Directive
Duplicate the lines from the start through the line containing "r8 dis'8 r4 bes8 gis8 gis8-.\mf( gis8 |", including both ends. Leave the picture out of your answer.

Stored data entries:
◆ ◆ ◆

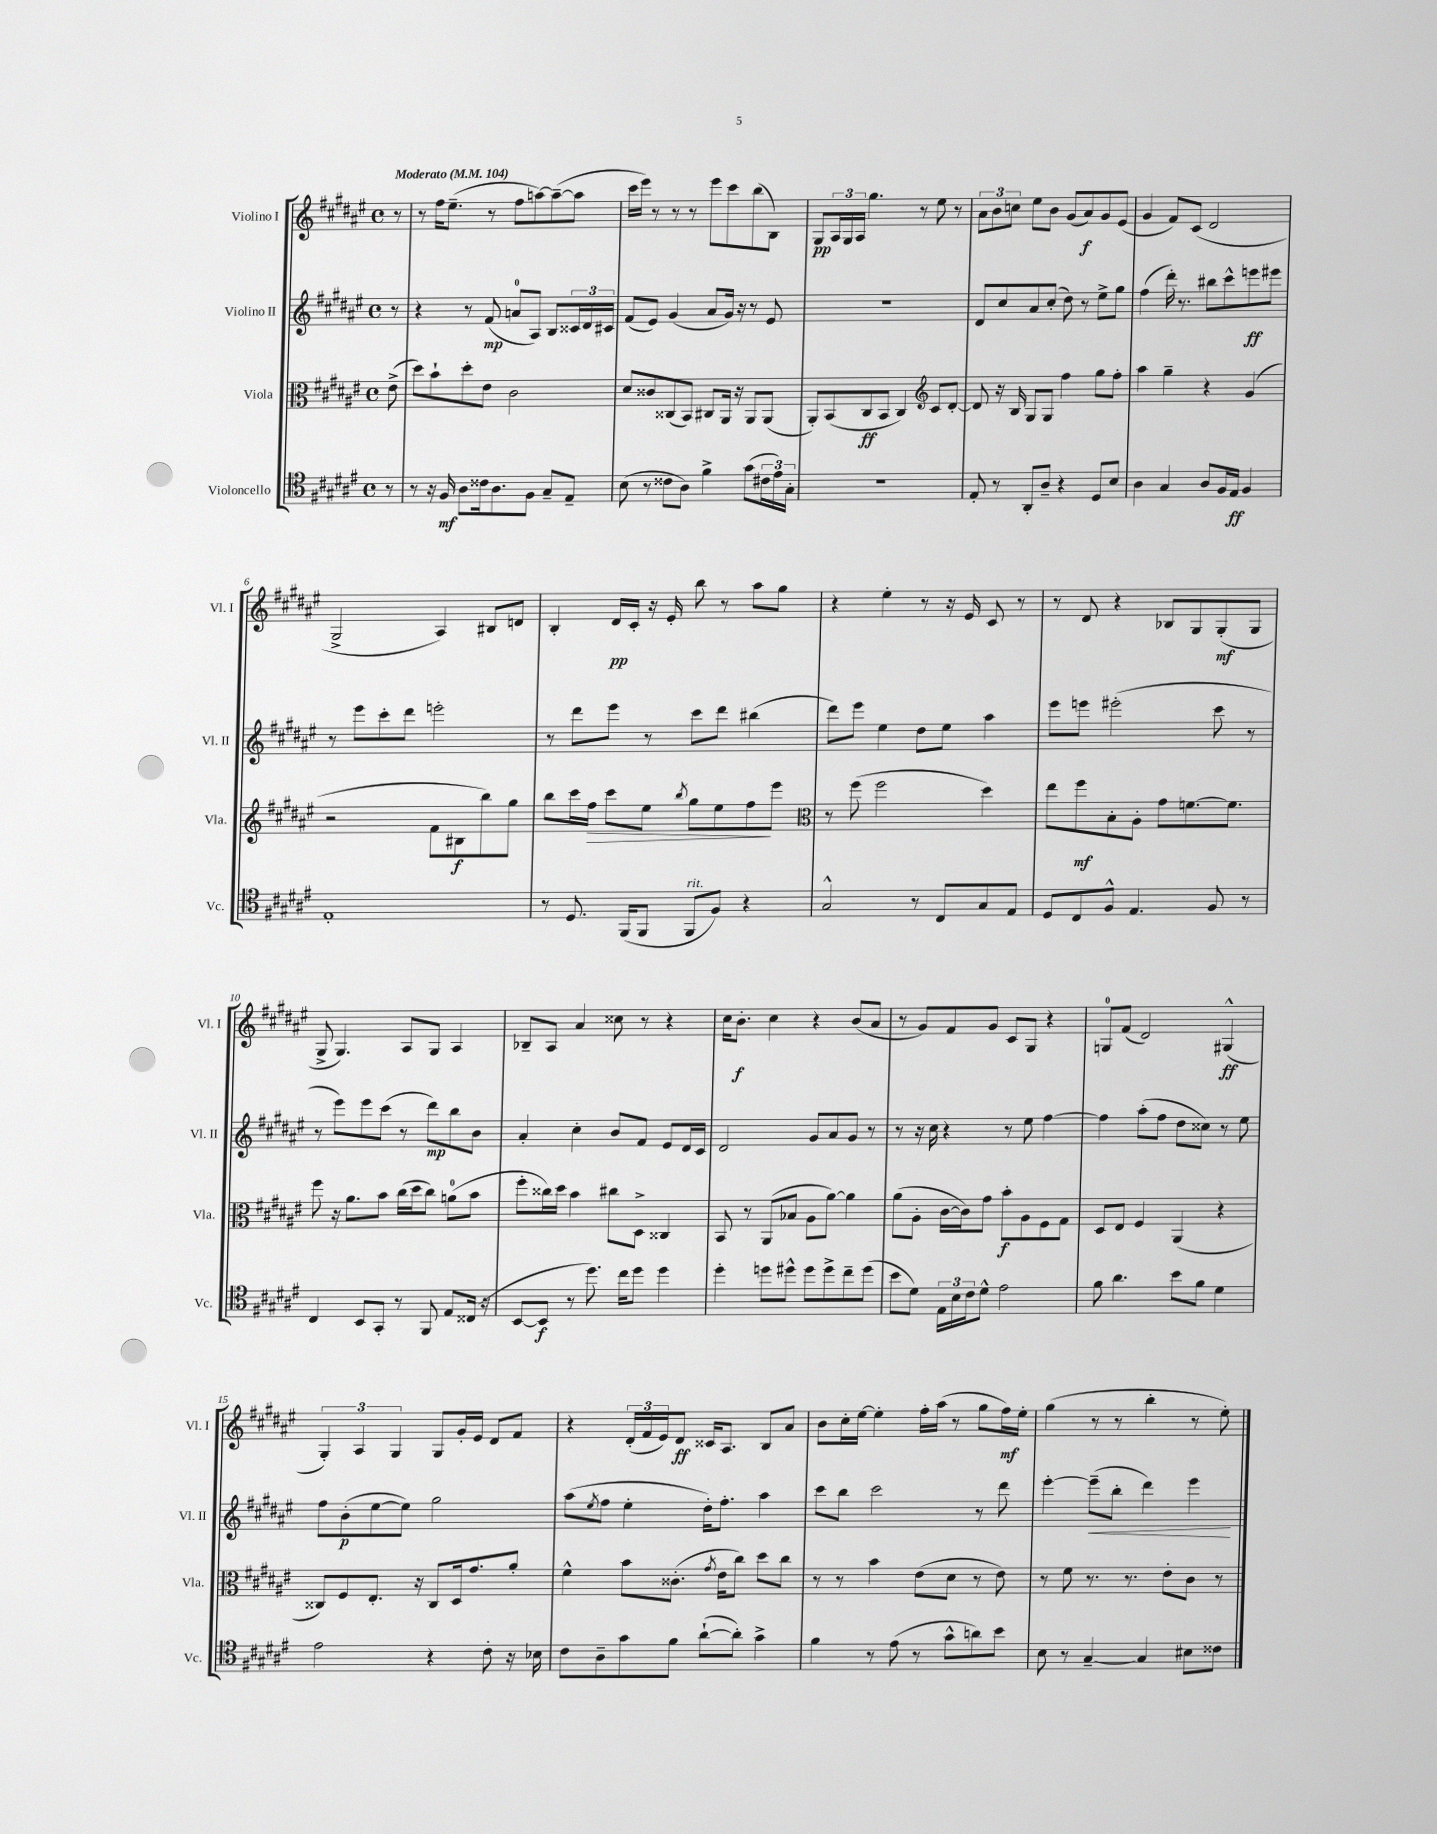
<<
\new StaffGroup <<
\new Staff = "s0" \with { instrumentName = "Violino I" shortInstrumentName = "Vl. I" } {
    \clef treble \key fis \major \defaultTimeSignature \time 4/4 \partial 8 \tempo "Moderato" 4 = 104
    r8 |
    r8 fis''16 eis''8.--( r8 fis''8 a''8~) a''8~--( a''8 |
    cis'''16 eis'''16) r8 r8 r8 eis'''8 cis'''8 b''8( b8) |
    gis8\pp \tuplet 3/2 { ais16 gis16 ais16 } gis''4. r8 eis''8 r8 |
    \tuplet 3/2 { ais'8 b'8 c''8 } eis''8 b'8 gis'8( ais'8\f) gis'8 eis'8( |
    gis'4 fis'8) cis'8( dis'2 |
    gis2-> ais4) bis8 d'8 |
    b4-. dis'16\pp cis'16-. r16 eis'16-. b''8 r8 ais''8 gis''8 |
    r4 eis''4-. r8 r16 eis'16 cis'8 r8 |
    r8 dis'8 r4 bes8 gis8 gis8-.\mf( gis8 |
    gis8-> gis4.) ais8 gis8 ais4 |
    bes8-- ais8 ais'4 cisis''8 r8 r4 |
    cis''16 b'8.-.\f cis''4 r4 b'8( ais'8 |
    r8 gis'8) fis'8 gis'8 cis'8 gis8 r4 |
    g8-0 fis'8( dis'2) gis4-^\ff( |
    \tuplet 3/2 { gis4-.) ais4 gis4 } gis8 gis'16-. eis'16 dis'8 fis'8 |
    r4 \tuplet 3/2 { dis'16-.( fis'16 eis'16) } dis'8\ff cisis'16 ais8. b8 ais'8 |
    b'8 cis''16-. eis''16~ eis''4-. fis''16-. ais''16( r8 gis''8 fis''16\mf) eis''16-. |
    gis''4( r8 r8 b''4-. r8 eis''8-.) \bar "|." |
}
\new Staff = "s1" \with { instrumentName = "Violino II" shortInstrumentName = "Vl. II" } {
    \clef treble \key fis \major \defaultTimeSignature \time 4/4 \partial 8
    r8 |
    r4 r8 fis'8\mp( a'8-0 ais8) b8 \tuplet 3/2 { cisis'16 dis'16 cis'16 } |
    fis'8( eis'8) gis'4( ais'8 gis'16) r16 r8 eis'8 |
    R1 |
    dis'8 cis''8 ais'8 cis''8-.( dis''8) r8 eis''8-> gis''8 |
    fis''4( dis'''16-.) r8. bis''8 cis'''8-^ e'''8\ff eis'''8 |
    r8 eis'''8 cis'''8-. dis'''8 e'''2-. |
    r8 dis'''8 eis'''8 r8 cis'''8 dis'''8 bis''4( |
    dis'''8) eis'''8 eis''4 dis''8 eis''8 ais''4 |
    eis'''8 e'''8 eis'''2-.( cis'''8 r8 |
    r8 eis'''8) eis'''8 cis'''8( r8 dis'''8\mp) b''8 b'8 |
    ais'4-. cis''4-. b'8 fis'8 eis'8 dis'16 cis'16 |
    dis'2 gis'8 ais'8 gis'8 r8 |
    r8 r16 cis''16 r4 r8 eis''8 fis''4~ |
    fis''4 ais''8-.( fis''8 dis''8 cisis''8) r8 eis''8 |
    fis''8 b'8-.\p( eis''8~ eis''8) gis''2 |
    ais''8( \acciaccatura { eis''8 } fis''8 eis''4-. dis''16-.) fis''8.-. ais''4 |
    cis'''8 b''8 cis'''2 r8 dis'''8 |
    eis'''4~-. eis'''8--\<( b''8-. dis'''4) eis'''4\! \bar "|." |
}
\new Staff = "s2" \with { instrumentName = "Viola" shortInstrumentName = "Vla." } {
    \clef alto \key fis \major \defaultTimeSignature \time 4/4 \partial 8
    eis'8->( |
    dis''8) b'8-! dis''8-. eis'8 cis'2 |
    dis'8 cisis'8 cisis8( b,8) cis8 ais,16 r16 ais,8 ais,8( |
    ais,8-.) b,8( cis8\ff b,8 cis4) \clef treble cis'8 dis'8~-. |
    dis'8 r16 b16 gis8 gis8 fis''4 gis''8 fis''8-. |
    ais''4 gis''4-- r4 gis'4( |
    r2 fis'8 bis8\f b''8) gis''8 |
    b''8 cis'''16 fis''16\> cis'''8 eis''8 \acciaccatura { b''8 } gis''8 eis''8 fis''8\! eis'''8 |
    \clef alto r8 fis''8( fis''2 dis''4) |
    eis''8 fis''8\mf b8-. ais8-. gis'8 f'8.~ f'8. |
    fis''8 r16 ais'8. b'8 cis''16( dis''16 cis''8) a'8-0( b'8 |
    fis''8-. cisis''16) dis''16 b'4 cis''8 dis8-> cisis4 |
    b,8 r8 ais,8( bes8 ais8 ais'8~) ais'4 |
    ais'8( ais8-. cis'16~ cis'16) gis'8 b'8-.\f ais8 fis8 gis8 |
    dis8 eis8 fis4 ais,4( r4 |
    cisis8) fis8 eis8.-. r16 cisis8 dis16 gis'8. ais'8-. |
    fis'4-^ b'8 cisis'8.-.( \acciaccatura { gis'8 } eis'16 cis''8) dis''8 cis''8 |
    r8 r8 b'4 eis'8( dis'8 r8 eis'8) |
    r8 fis'8 r8. r8. eis'8-. cis'8 r8 \bar "|." |
}
\new Staff = "s3" \with { instrumentName = "Violoncello" shortInstrumentName = "Vc." } {
    \clef tenor \key fis \major \defaultTimeSignature \time 4/4 \partial 8
    r8 |
    r8 r16 fis16\mf ais8 cisis'16 ais8. fis8 gis8-- eis8-- |
    b8( r8 cisis'8 ais8) fis'4-> gis'8( \tuplet 3/2 { cis'16 eis'16) gis16-. } |
    R1 |
    eis8-. r8 ais,8-. ais8-- r4 dis8 b8 |
    ais4 gis4 ais8 fis16 eis16\ff fis4 |
    eis1-. |
    r8 dis8. fis,16( fis,8 fis,8^\markup { \italic "rit." } fis8) r4 |
    gis2-^ r8 cis8 gis8 eis8 |
    dis8 cis8 fis8-^ eis4. fis8 r8 |
    cis4 b,8 gis,8-. r8 fis,8 eis8 cisis16( r16 |
    b,8~ b,8\f r8 dis''8.) cis''16 dis''8 dis''4 |
    dis''4-. d''8 dis''8-^ dis''8 dis''8-> cis''8-- dis''8( |
    b'8 dis'8) \tuplet 3/2 { eis16 b16 cis'16 } dis'8-^ eis'2 |
    fis'8 ais'4. b'8 fis'8 dis'4 |
    eis'2 r4 cis'8-. r16 bes16 |
    cis'8 ais8-- gis'8 fis'8 ais'8~-!( ais'8-.) gis'4-> |
    fis'4 r8 eis'8( r8 gis'8-^ a'8) b'8 |
    b8 r8 gis4~-- gis4 bis8 cisis'8 \bar "|." |
}
>>
>>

◆ ◆ ◆

The reply
<<
\new StaffGroup <<
\new Staff = "s0" \with { instrumentName = "Violino I" shortInstrumentName = "Vl. I" } {
    \clef treble \key fis \major \defaultTimeSignature \time 4/4 \partial 8 \tempo "Moderato" 4 = 104
    r8 |
    r8 fis''16 eis''8.--( r8 fis''8 a''8~) a''8~--( a''8 |
    cis'''16 eis'''16) r8 r8 r8 eis'''8 cis'''8 b''8( b8) |
    gis8\pp \tuplet 3/2 { ais16 gis16 ais16 } gis''4. r8 eis''8 r8 |
    \tuplet 3/2 { ais'8 b'8 c''8 } eis''8 b'8 gis'8( ais'8\f) gis'8 eis'8( |
    gis'4 fis'8) cis'8( dis'2 |
    gis2-> ais4) bis8 d'8 |
    b4-. dis'16\pp cis'16-. r16 eis'16-. b''8 r8 ais''8 gis''8 |
    r4 eis''4-. r8 r16 eis'16 cis'8 r8 |
    r8 dis'8 r4 bes8 gis8 gis8-.\mf( gis8 |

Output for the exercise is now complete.